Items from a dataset
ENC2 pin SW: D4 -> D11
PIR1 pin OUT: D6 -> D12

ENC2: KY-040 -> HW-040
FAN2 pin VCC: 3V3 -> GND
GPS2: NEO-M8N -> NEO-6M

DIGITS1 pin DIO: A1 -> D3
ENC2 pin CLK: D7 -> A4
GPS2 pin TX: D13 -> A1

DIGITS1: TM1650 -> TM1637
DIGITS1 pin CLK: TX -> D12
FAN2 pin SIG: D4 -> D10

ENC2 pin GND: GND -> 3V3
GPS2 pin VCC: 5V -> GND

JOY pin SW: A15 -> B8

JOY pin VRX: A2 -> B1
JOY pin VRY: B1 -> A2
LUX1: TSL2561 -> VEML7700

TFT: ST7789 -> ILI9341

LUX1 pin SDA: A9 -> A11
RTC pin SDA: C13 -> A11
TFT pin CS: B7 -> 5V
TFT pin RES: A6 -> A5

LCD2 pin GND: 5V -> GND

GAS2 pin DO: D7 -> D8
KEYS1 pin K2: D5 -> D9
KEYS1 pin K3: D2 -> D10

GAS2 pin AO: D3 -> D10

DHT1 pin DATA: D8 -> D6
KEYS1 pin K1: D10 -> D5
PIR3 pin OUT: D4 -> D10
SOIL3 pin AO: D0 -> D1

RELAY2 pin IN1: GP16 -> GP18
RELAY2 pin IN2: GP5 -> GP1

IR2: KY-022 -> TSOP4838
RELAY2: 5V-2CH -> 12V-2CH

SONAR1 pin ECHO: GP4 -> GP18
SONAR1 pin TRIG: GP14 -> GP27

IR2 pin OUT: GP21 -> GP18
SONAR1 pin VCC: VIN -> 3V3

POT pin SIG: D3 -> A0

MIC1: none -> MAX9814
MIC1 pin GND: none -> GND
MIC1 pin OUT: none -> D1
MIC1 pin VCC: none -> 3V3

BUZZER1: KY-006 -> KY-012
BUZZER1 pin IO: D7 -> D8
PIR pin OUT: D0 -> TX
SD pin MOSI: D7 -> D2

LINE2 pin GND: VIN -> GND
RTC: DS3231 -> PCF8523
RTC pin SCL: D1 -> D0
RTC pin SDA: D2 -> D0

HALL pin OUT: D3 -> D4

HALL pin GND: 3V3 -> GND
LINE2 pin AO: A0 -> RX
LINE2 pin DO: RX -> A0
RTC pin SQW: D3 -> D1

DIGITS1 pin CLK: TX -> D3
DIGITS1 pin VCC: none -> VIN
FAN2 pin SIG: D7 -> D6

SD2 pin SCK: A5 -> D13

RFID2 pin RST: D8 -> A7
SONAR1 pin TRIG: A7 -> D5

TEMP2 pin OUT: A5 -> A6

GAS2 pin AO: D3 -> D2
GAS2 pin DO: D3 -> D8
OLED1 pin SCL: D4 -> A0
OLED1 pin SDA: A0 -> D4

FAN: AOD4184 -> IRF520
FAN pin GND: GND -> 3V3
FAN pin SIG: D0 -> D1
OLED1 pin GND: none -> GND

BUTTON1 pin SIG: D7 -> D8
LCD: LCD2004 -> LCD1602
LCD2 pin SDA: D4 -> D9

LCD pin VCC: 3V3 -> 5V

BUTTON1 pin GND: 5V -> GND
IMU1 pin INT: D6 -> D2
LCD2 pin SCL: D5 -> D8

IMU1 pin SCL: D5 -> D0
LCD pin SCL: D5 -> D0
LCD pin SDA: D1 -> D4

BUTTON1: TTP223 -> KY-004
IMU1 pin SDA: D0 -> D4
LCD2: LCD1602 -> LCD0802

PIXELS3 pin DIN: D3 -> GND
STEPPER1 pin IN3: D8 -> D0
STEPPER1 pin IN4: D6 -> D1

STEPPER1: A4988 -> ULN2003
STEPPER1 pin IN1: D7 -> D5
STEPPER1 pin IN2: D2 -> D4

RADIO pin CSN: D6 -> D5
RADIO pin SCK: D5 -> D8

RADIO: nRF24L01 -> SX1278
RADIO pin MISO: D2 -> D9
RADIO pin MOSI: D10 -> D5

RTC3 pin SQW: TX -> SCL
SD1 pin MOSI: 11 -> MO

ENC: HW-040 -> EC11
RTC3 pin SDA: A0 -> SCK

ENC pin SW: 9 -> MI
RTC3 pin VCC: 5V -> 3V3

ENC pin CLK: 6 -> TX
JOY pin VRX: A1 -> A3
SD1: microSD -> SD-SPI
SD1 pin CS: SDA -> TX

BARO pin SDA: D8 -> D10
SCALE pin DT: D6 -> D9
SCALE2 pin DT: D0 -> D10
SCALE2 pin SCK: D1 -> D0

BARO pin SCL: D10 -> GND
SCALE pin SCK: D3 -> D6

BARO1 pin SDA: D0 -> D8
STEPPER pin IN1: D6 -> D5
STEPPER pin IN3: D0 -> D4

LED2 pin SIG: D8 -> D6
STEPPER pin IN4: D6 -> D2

> _Try it_: Go through the entries above and copy out every line that includes the word "TRIG".

> _Result_:
SONAR1 pin TRIG: GP14 -> GP27
SONAR1 pin TRIG: A7 -> D5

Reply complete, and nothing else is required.